▸ Input material:

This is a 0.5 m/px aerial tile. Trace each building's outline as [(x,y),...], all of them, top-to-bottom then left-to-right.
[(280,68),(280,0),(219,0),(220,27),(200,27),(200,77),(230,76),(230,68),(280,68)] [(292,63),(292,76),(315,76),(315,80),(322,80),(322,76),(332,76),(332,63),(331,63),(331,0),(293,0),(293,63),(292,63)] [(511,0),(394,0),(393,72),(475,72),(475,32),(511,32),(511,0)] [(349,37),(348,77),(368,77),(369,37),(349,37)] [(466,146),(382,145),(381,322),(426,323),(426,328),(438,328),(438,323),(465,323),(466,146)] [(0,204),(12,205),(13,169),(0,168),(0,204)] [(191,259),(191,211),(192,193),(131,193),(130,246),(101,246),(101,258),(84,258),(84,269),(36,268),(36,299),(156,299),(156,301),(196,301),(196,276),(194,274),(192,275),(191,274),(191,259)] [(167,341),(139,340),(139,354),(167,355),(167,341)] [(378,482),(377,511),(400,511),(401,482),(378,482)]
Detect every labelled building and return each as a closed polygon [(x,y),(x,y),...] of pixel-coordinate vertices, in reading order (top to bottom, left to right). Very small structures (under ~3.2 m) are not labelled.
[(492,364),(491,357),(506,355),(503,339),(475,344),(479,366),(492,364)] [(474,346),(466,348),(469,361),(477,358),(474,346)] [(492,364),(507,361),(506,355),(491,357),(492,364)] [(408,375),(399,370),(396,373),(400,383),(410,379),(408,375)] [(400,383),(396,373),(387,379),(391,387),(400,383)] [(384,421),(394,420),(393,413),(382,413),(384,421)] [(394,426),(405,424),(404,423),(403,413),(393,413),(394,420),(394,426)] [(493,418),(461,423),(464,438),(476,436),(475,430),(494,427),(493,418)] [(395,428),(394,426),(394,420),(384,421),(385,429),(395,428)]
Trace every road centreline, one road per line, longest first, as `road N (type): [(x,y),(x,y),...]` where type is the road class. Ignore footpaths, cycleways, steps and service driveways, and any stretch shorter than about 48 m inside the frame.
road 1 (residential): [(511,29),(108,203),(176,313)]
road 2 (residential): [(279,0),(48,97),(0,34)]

▸ Exercise details: Can you render all of the data above as a Markdown table with two columns, Row for the line's number and Entry for the line itself, leaving out any blank lines?

▸ Finished task:
| Row | Entry |
|---|---|
| 1 | This is a 0.5 m/px aerial tile. Trace each building's outline as [(x,y),...], all of them, top-to-bottom then left-to-right. |
| 2 | [(280,68),(280,0),(219,0),(220,27),(200,27),(200,77),(230,76),(230,68),(280,68)] [(292,63),(292,76),(315,76),(315,80),(322,80),(322,76),(332,76),(332,63),(331,63),(331,0),(293,0),(293,63),(292,63)] [(511,0),(394,0),(393,72),(475,72),(475,32),(511,32),(511,0)] [(349,37),(348,77),(368,77),(369,37),(349,37)] [(466,146),(382,145),(381,322),(426,323),(426,328),(438,328),(438,323),(465,323),(466,146)] [(0,204),(12,205),(13,169),(0,168),(0,204)] [(191,259),(191,211),(192,193),(131,193),(130,246),(101,246),(101,258),(84,258),(84,269),(36,268),(36,299),(156,299),(156,301),(196,301),(196,276),(194,274),(192,275),(191,274),(191,259)] [(167,341),(139,340),(139,354),(167,355),(167,341)] [(378,482),(377,511),(400,511),(401,482),(378,482)] |
| 3 | Detect every labelled building and return each as a closed polygon [(x,y),(x,y),...] of pixel-coordinate vertices, in reading order (top to bottom, left to right). Very small structures (under ~3.2 m) are not labelled. |
| 4 | [(492,364),(491,357),(506,355),(503,339),(475,344),(479,366),(492,364)] [(474,346),(466,348),(469,361),(477,358),(474,346)] [(492,364),(507,361),(506,355),(491,357),(492,364)] [(408,375),(399,370),(396,373),(400,383),(410,379),(408,375)] [(400,383),(396,373),(387,379),(391,387),(400,383)] [(384,421),(394,420),(393,413),(382,413),(384,421)] [(394,426),(405,424),(404,423),(403,413),(393,413),(394,420),(394,426)] [(493,418),(461,423),(464,438),(476,436),(475,430),(494,427),(493,418)] [(395,428),(394,426),(394,420),(384,421),(385,429),(395,428)] |
| 5 | Trace every road centreline, one road per line, longest first, as `road N (type): [(x,y),(x,y),...]` where type is the road class. Ignore footpaths, cycleways, steps and service driveways, and any stretch shorter than about 48 m inside the frame. |
| 6 | road 1 (residential): [(511,29),(108,203),(176,313)] |
| 7 | road 2 (residential): [(279,0),(48,97),(0,34)] |